INPUT MATERIAL >>
________________________________________

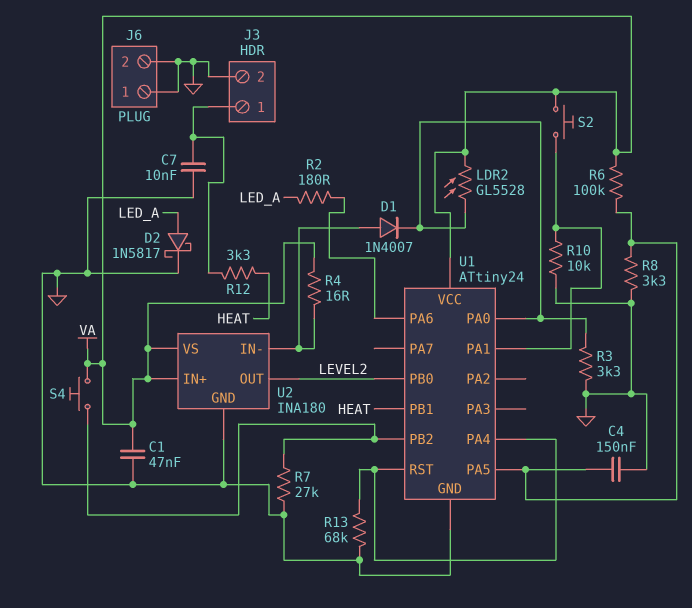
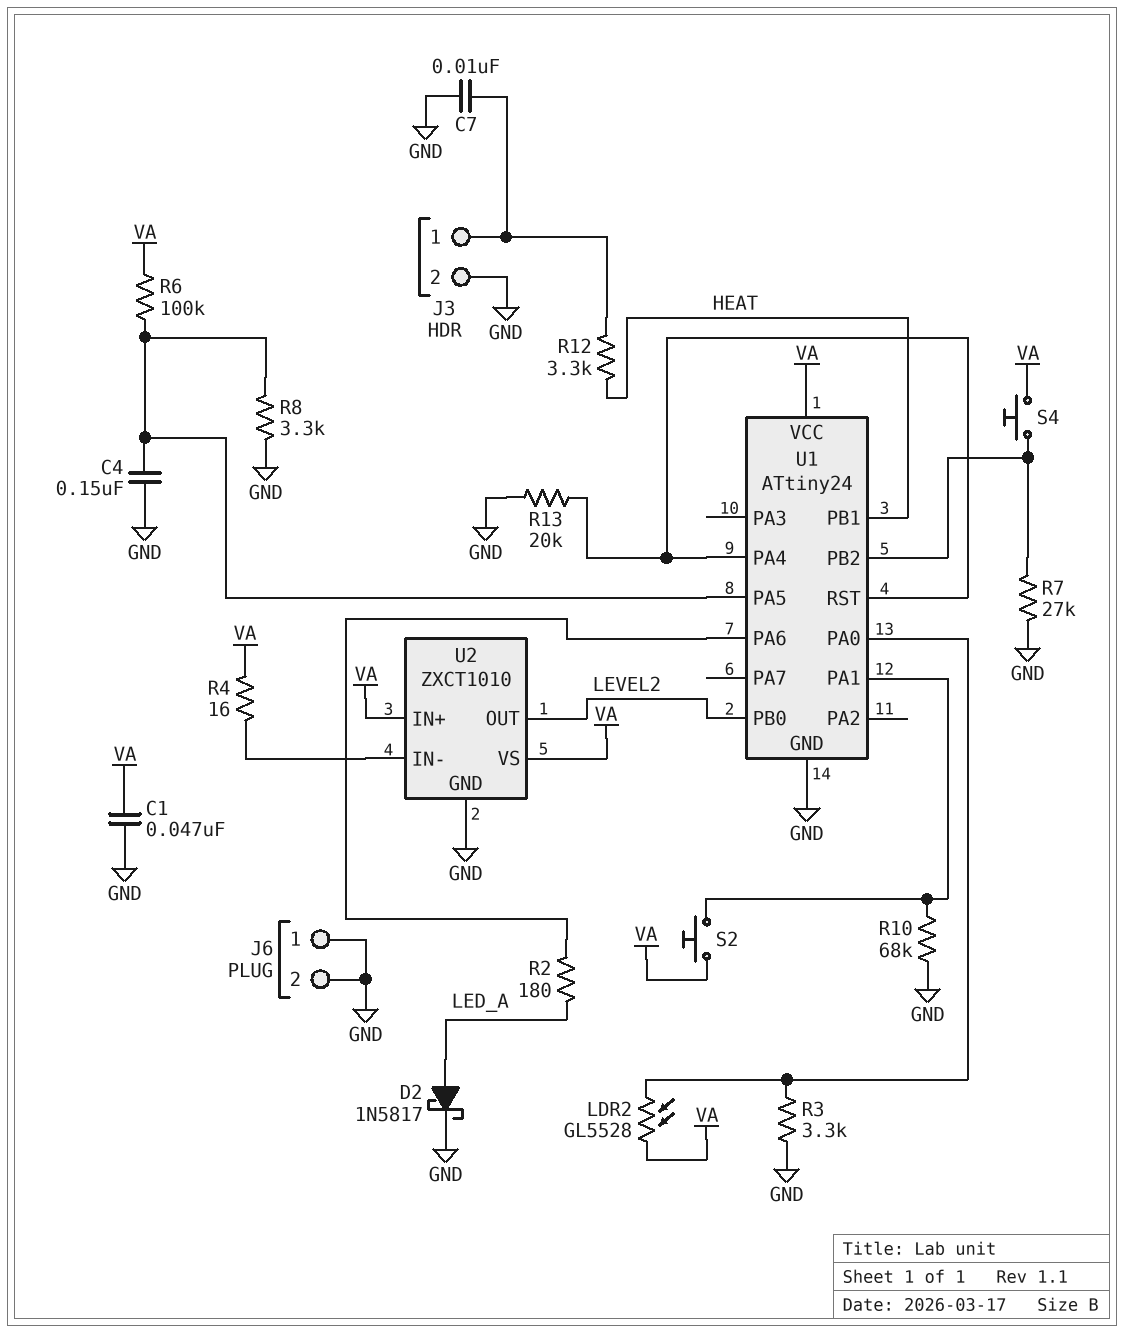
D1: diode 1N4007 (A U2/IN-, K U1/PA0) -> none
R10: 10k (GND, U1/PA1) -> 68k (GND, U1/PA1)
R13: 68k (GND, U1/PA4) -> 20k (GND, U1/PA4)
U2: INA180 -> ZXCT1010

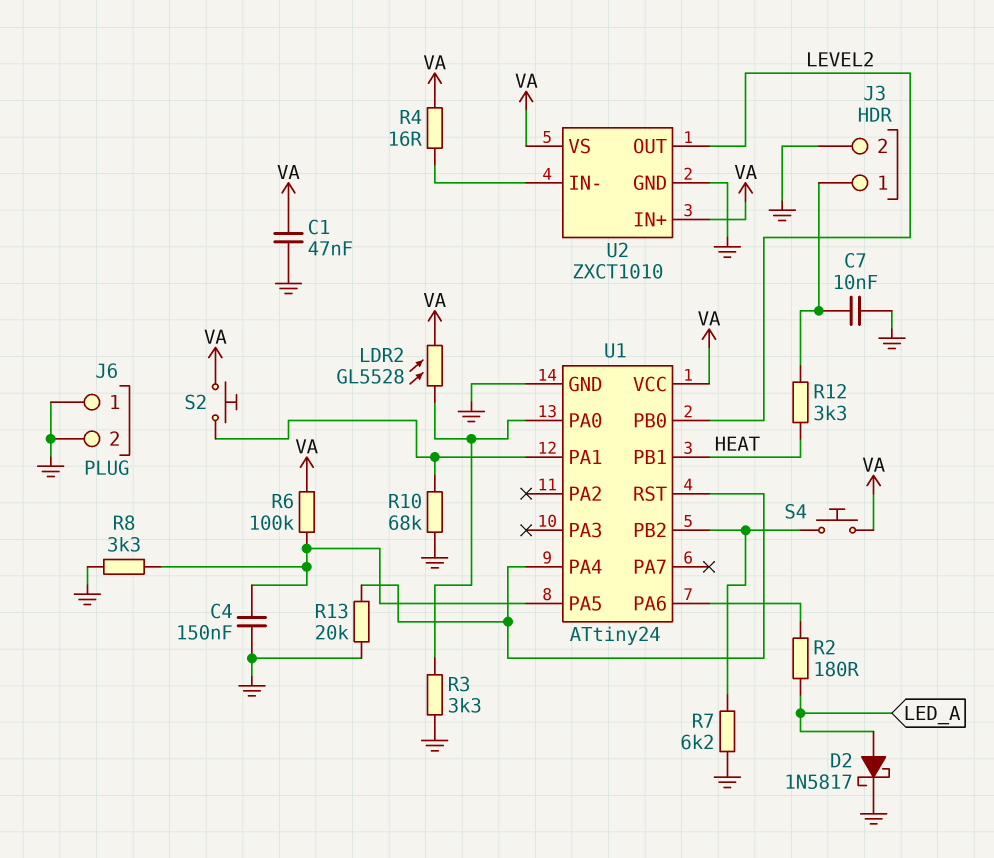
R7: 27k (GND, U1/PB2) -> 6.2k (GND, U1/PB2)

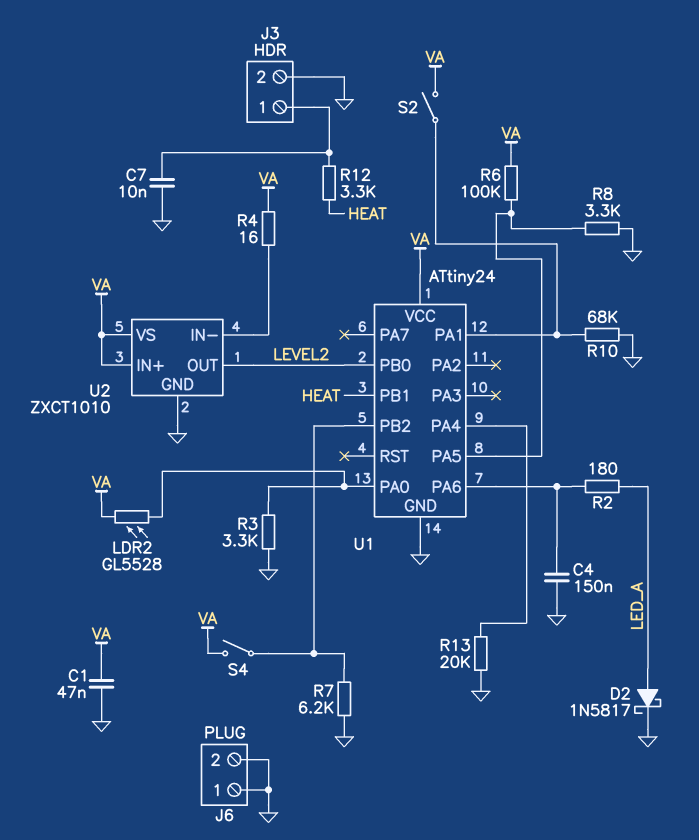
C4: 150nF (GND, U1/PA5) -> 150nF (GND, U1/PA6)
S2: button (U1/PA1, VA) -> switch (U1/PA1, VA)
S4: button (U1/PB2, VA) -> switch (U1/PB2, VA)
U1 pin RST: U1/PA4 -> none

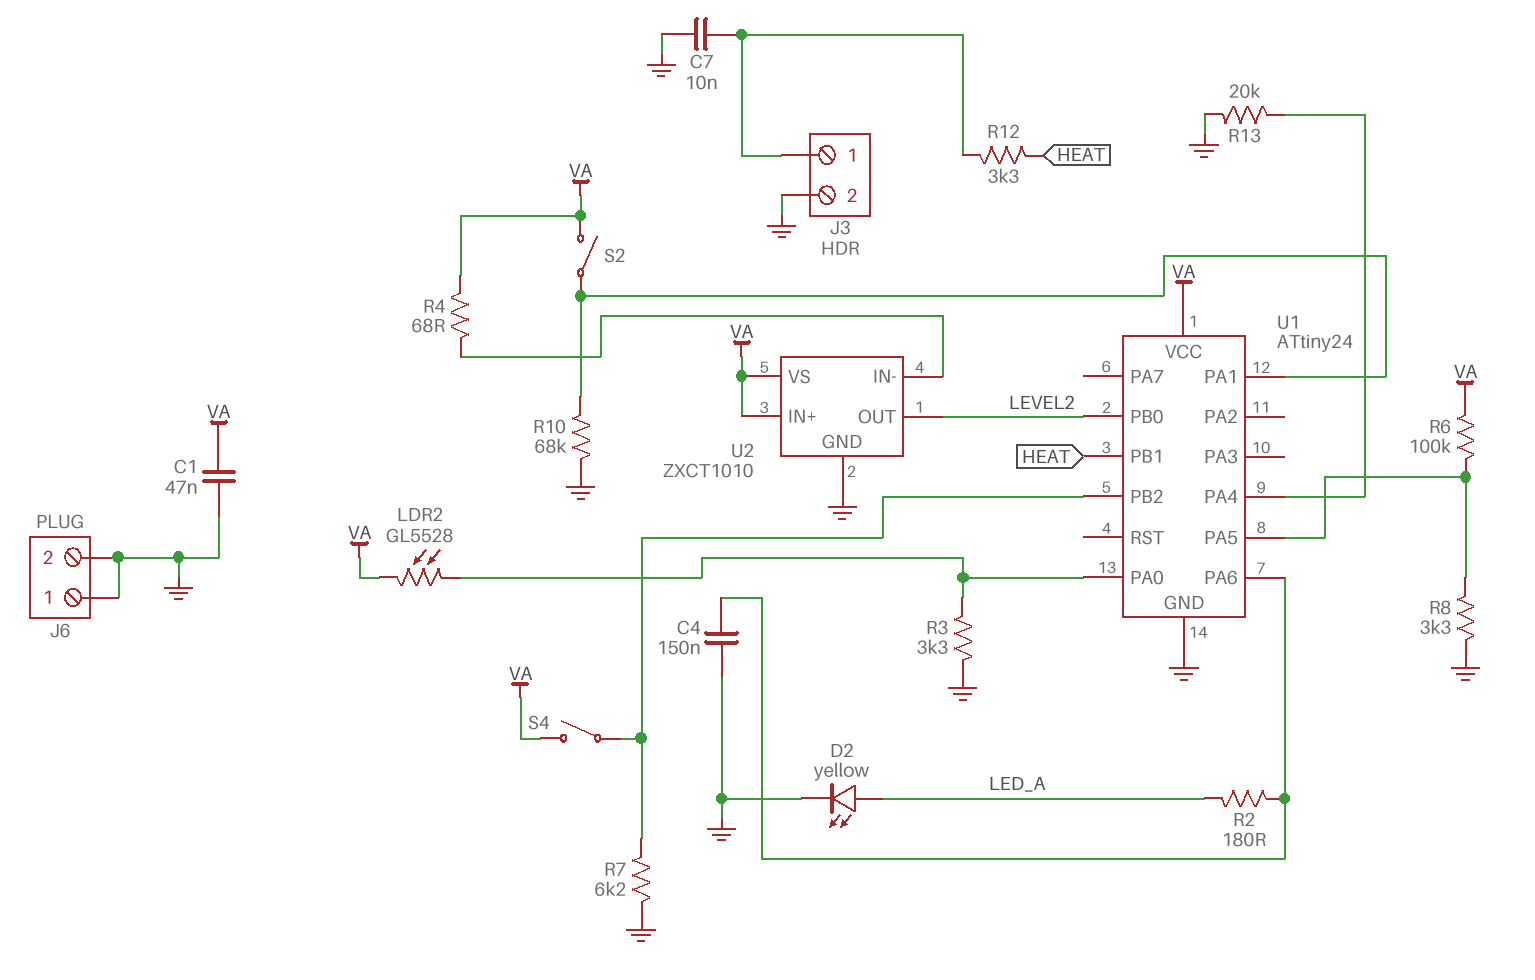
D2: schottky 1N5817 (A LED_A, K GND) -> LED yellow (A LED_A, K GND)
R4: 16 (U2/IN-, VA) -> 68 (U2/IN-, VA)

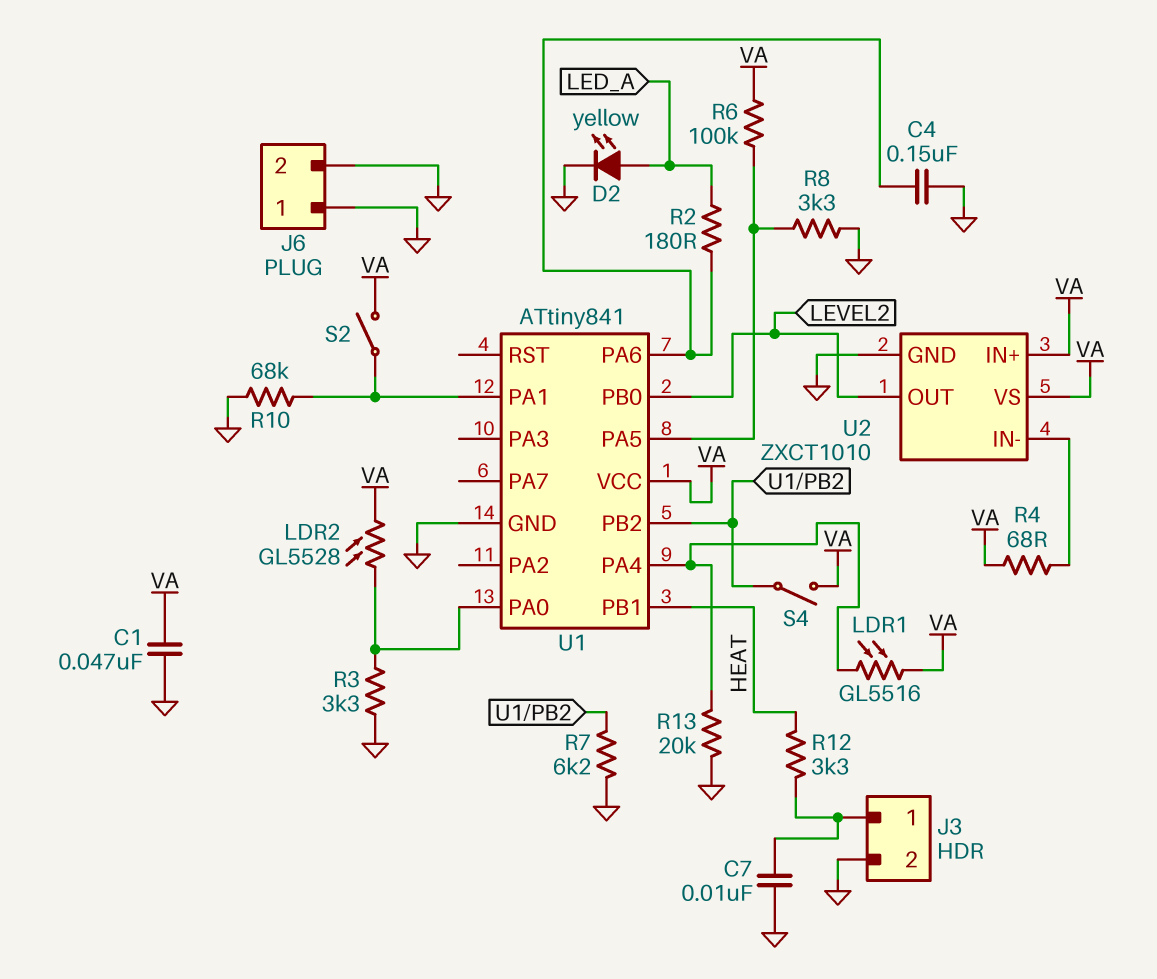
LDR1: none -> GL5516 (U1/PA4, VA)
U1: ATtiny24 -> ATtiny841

________________________________________

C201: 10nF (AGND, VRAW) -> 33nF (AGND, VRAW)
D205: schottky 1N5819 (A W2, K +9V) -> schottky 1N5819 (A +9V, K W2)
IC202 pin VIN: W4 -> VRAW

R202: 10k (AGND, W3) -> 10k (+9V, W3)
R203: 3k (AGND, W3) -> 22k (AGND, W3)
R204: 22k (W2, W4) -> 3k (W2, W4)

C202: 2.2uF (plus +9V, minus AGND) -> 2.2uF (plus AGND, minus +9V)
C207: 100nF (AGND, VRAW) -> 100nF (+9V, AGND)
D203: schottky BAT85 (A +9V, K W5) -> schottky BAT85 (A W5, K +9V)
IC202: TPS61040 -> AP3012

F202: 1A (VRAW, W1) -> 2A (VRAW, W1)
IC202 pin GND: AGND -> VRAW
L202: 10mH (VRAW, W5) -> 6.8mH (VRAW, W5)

________________________________________

WORK INSTRUCTION >>
Pictures do not belong in the answer. Return the lines above starting at the one with "R13: 68k (GND, U1/PA4) -> 20k (GND, U1/PA4)" and ending at the one with "U1: ATtiny24 -> ATtiny841", both kept, exactly.

SOLUTION TO THIS PROBLEM >>
R13: 68k (GND, U1/PA4) -> 20k (GND, U1/PA4)
U2: INA180 -> ZXCT1010

R7: 27k (GND, U1/PB2) -> 6.2k (GND, U1/PB2)

C4: 150nF (GND, U1/PA5) -> 150nF (GND, U1/PA6)
S2: button (U1/PA1, VA) -> switch (U1/PA1, VA)
S4: button (U1/PB2, VA) -> switch (U1/PB2, VA)
U1 pin RST: U1/PA4 -> none

D2: schottky 1N5817 (A LED_A, K GND) -> LED yellow (A LED_A, K GND)
R4: 16 (U2/IN-, VA) -> 68 (U2/IN-, VA)

LDR1: none -> GL5516 (U1/PA4, VA)
U1: ATtiny24 -> ATtiny841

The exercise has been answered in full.